Verbatim output required. Print the data in full.

Before-and-after object listings:
'''

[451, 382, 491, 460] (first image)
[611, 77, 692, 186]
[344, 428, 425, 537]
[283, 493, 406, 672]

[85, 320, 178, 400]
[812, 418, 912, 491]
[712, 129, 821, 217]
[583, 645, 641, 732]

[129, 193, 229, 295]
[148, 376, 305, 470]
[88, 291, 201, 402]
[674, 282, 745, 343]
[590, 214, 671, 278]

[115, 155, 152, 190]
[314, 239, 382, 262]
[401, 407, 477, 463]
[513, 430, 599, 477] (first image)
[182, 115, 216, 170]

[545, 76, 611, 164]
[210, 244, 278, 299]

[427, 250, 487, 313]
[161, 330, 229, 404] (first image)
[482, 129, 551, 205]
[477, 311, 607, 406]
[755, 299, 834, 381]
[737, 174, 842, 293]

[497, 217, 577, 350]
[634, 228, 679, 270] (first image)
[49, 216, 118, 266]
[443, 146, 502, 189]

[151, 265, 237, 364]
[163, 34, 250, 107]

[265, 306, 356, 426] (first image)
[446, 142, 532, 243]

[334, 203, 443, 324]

'''

● Response:
[451, 382, 491, 460] (first image)
[611, 77, 692, 186]
[344, 428, 425, 537]
[283, 493, 406, 672]

[85, 320, 178, 400]
[812, 418, 912, 491]
[712, 129, 821, 217]
[583, 645, 641, 732]

[129, 193, 229, 295]
[148, 376, 305, 470]
[88, 291, 201, 402]
[674, 282, 745, 343]
[590, 214, 671, 278]

[115, 155, 152, 190]
[314, 239, 382, 262]
[401, 407, 477, 463]
[513, 430, 599, 477] (first image)
[182, 115, 216, 170]

[545, 76, 611, 164]
[210, 244, 278, 299]

[427, 250, 487, 313]
[161, 330, 229, 404] (first image)
[482, 129, 551, 205]
[477, 311, 607, 406]
[755, 299, 834, 381]
[737, 174, 842, 293]

[497, 217, 577, 350]
[634, 228, 679, 270] (first image)
[49, 216, 118, 266]
[443, 146, 502, 189]

[151, 265, 237, 364]
[163, 34, 250, 107]

[265, 306, 356, 426] (first image)
[446, 142, 532, 243]

[334, 203, 443, 324]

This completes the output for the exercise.